══ Supplied material ══
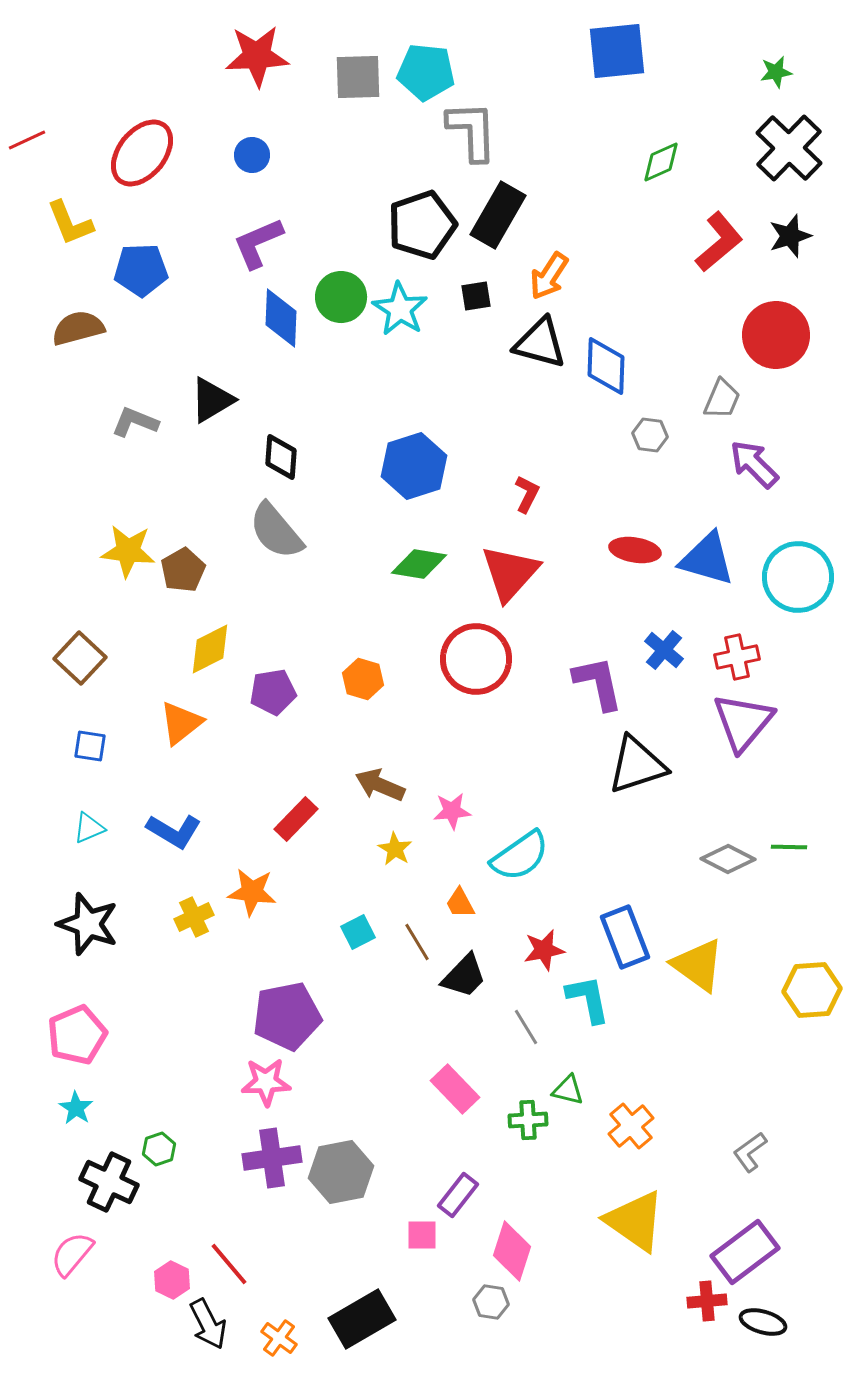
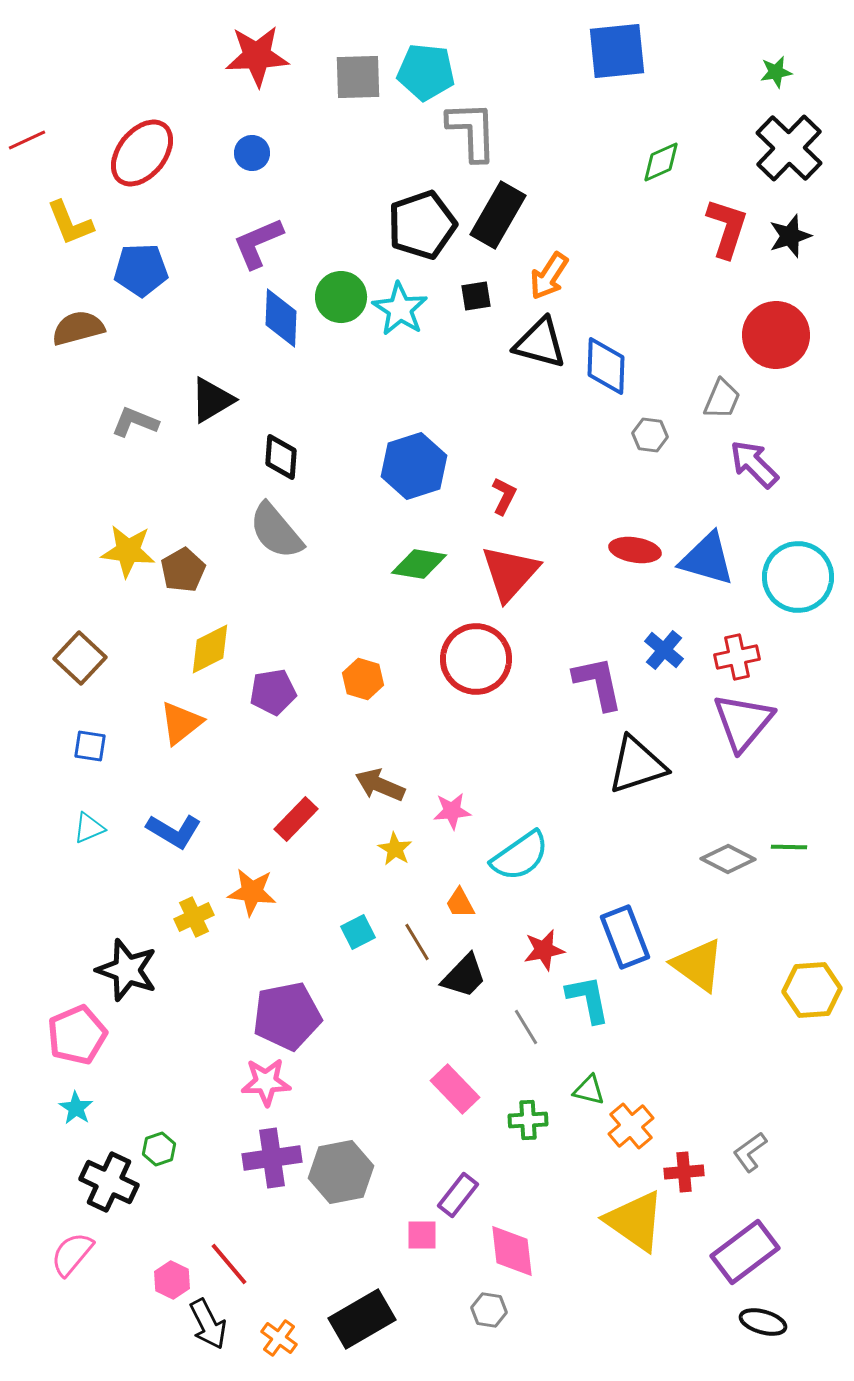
blue circle at (252, 155): moved 2 px up
red L-shape at (719, 242): moved 8 px right, 14 px up; rotated 32 degrees counterclockwise
red L-shape at (527, 494): moved 23 px left, 2 px down
black star at (88, 924): moved 39 px right, 46 px down
green triangle at (568, 1090): moved 21 px right
pink diamond at (512, 1251): rotated 24 degrees counterclockwise
red cross at (707, 1301): moved 23 px left, 129 px up
gray hexagon at (491, 1302): moved 2 px left, 8 px down
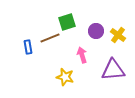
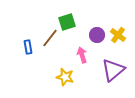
purple circle: moved 1 px right, 4 px down
brown line: rotated 30 degrees counterclockwise
purple triangle: rotated 35 degrees counterclockwise
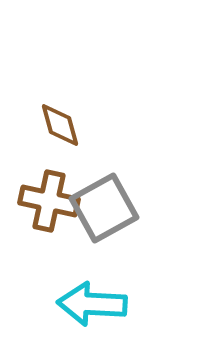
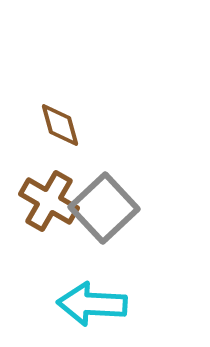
brown cross: rotated 18 degrees clockwise
gray square: rotated 14 degrees counterclockwise
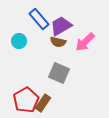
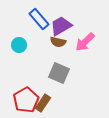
cyan circle: moved 4 px down
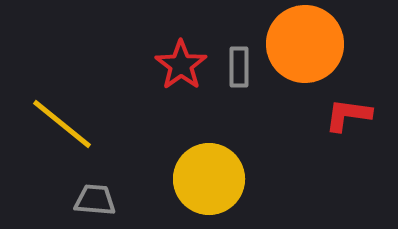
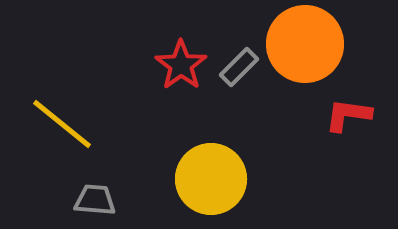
gray rectangle: rotated 45 degrees clockwise
yellow circle: moved 2 px right
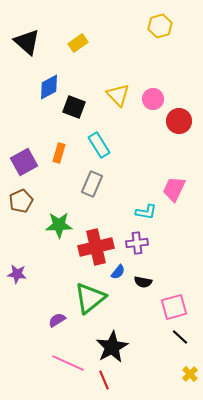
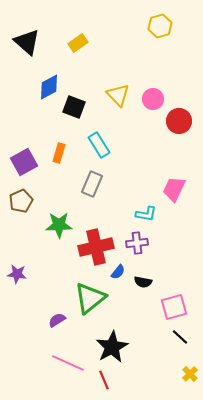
cyan L-shape: moved 2 px down
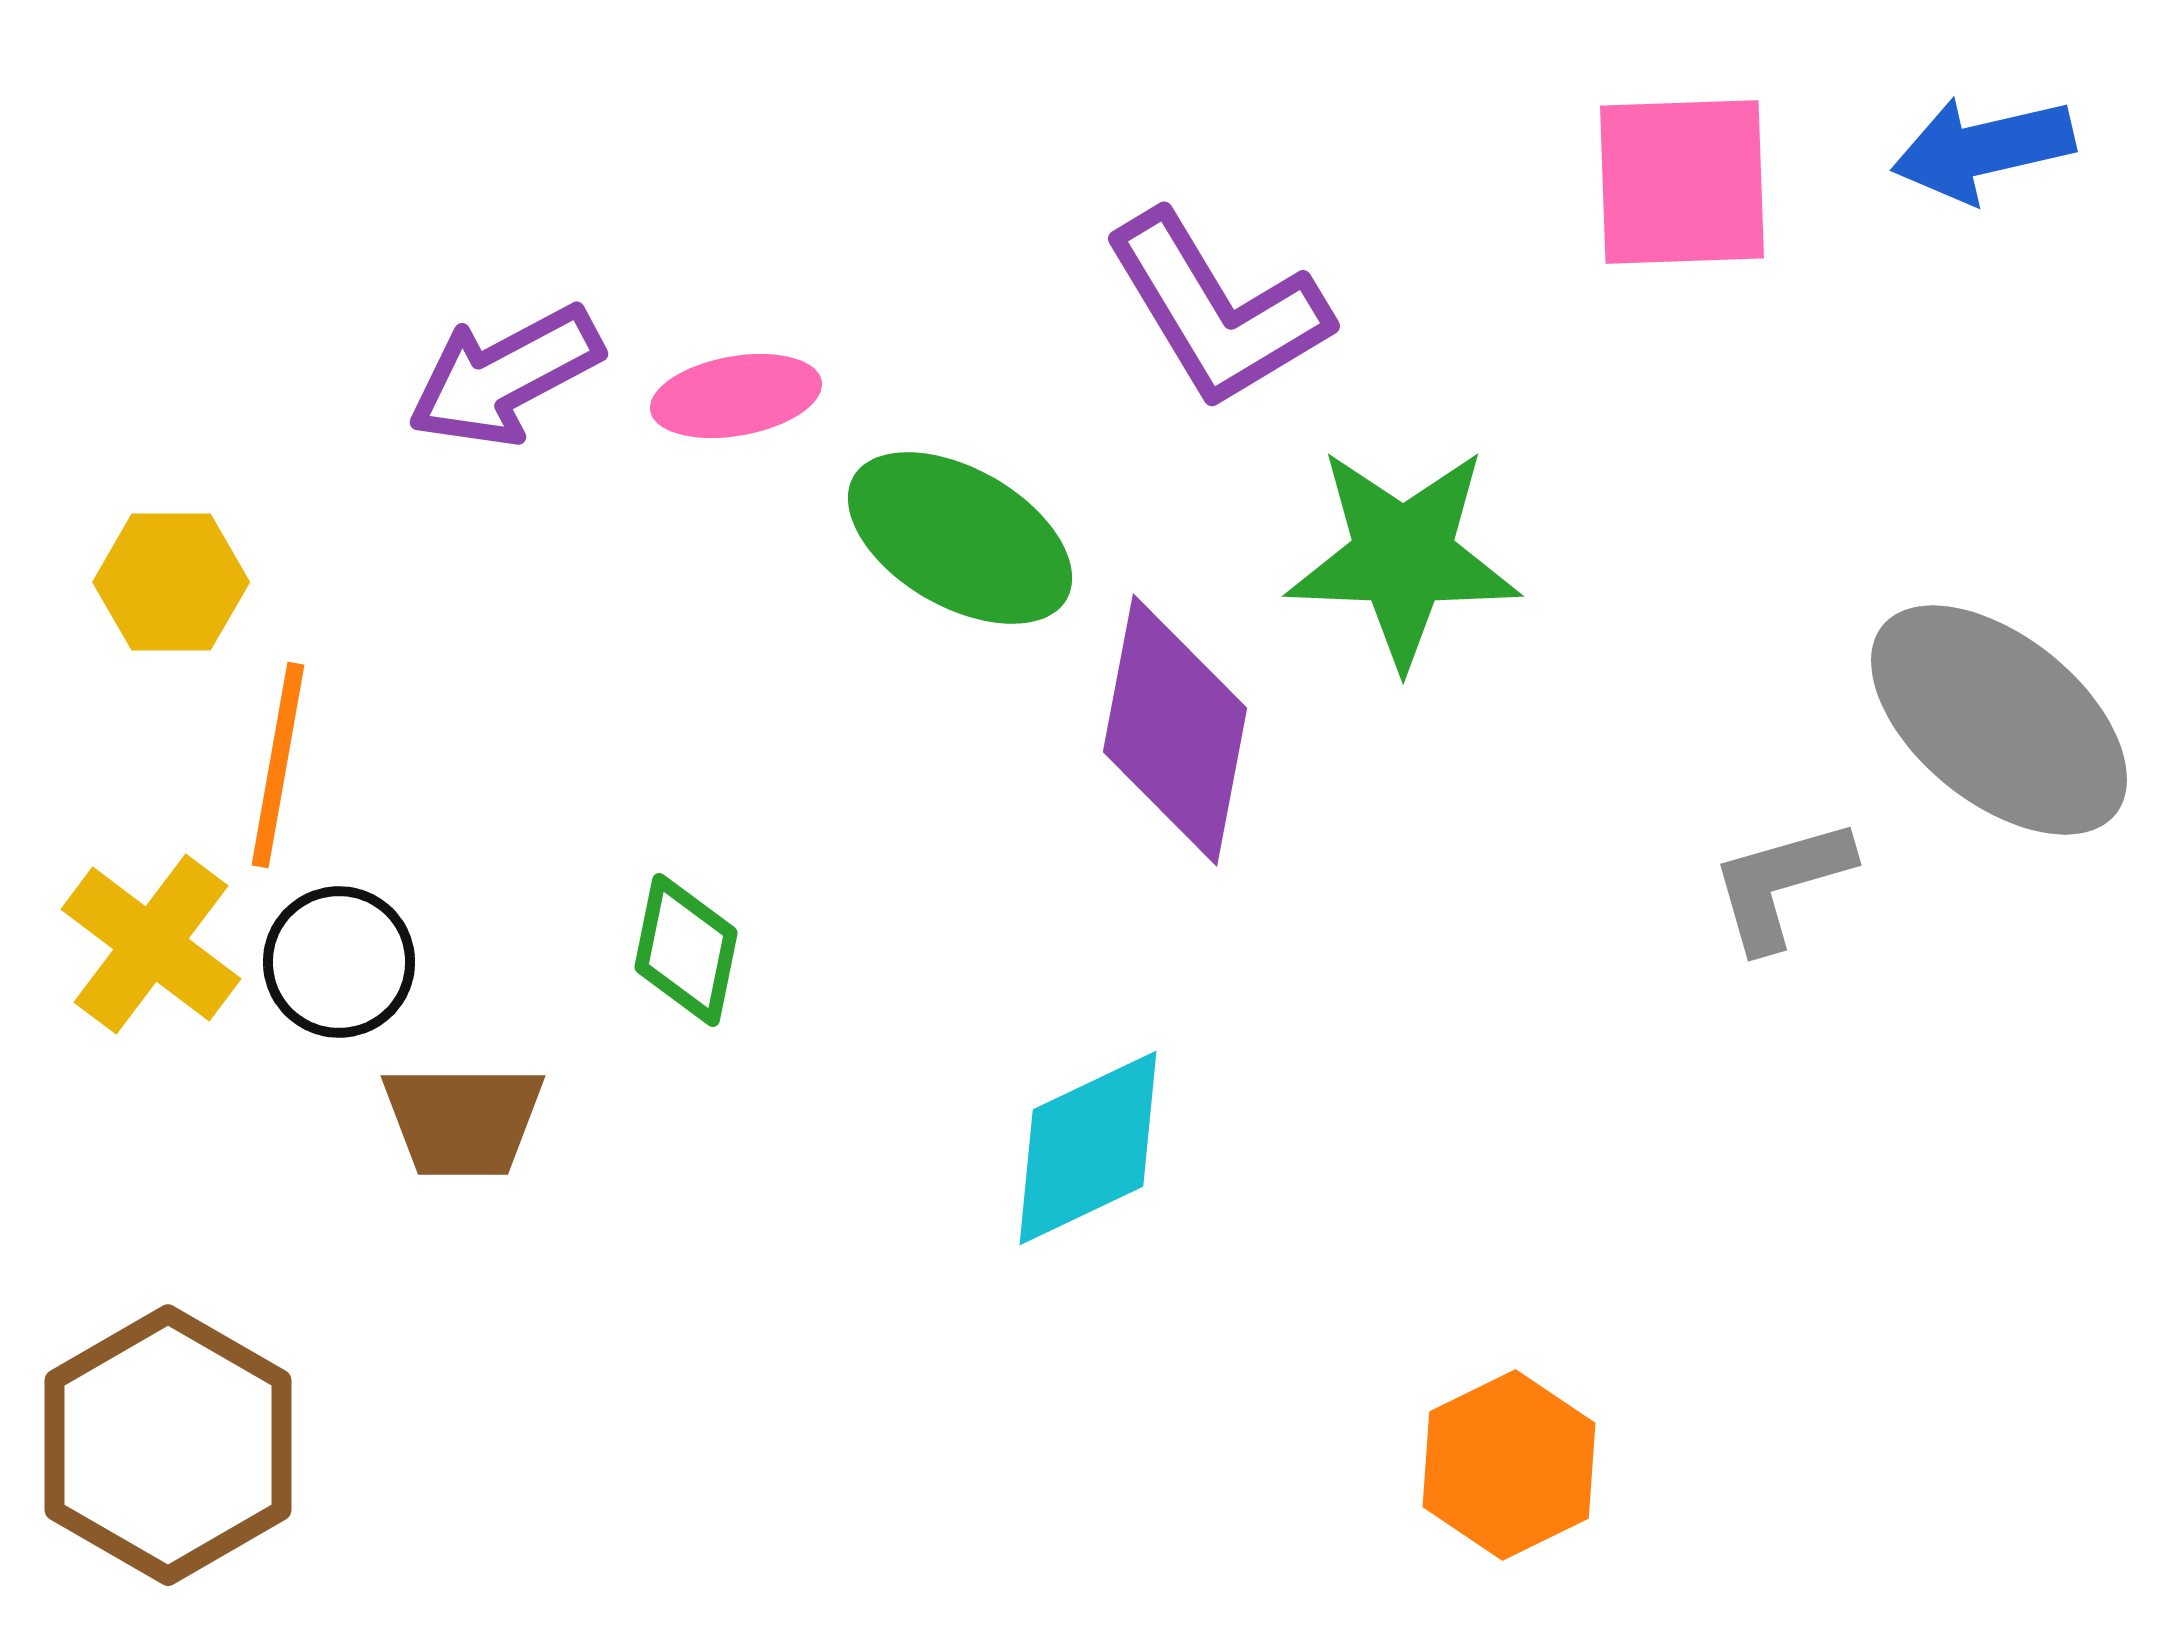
═══
▶ _What the task requires_
Of all the entries above, repeat only the lines from the line that has "black star at" to the line that has "red cross at", both lines included, exactly.

▶ _Final answer_
black star at (88, 924): moved 39 px right, 46 px down
green triangle at (568, 1090): moved 21 px right
pink diamond at (512, 1251): rotated 24 degrees counterclockwise
red cross at (707, 1301): moved 23 px left, 129 px up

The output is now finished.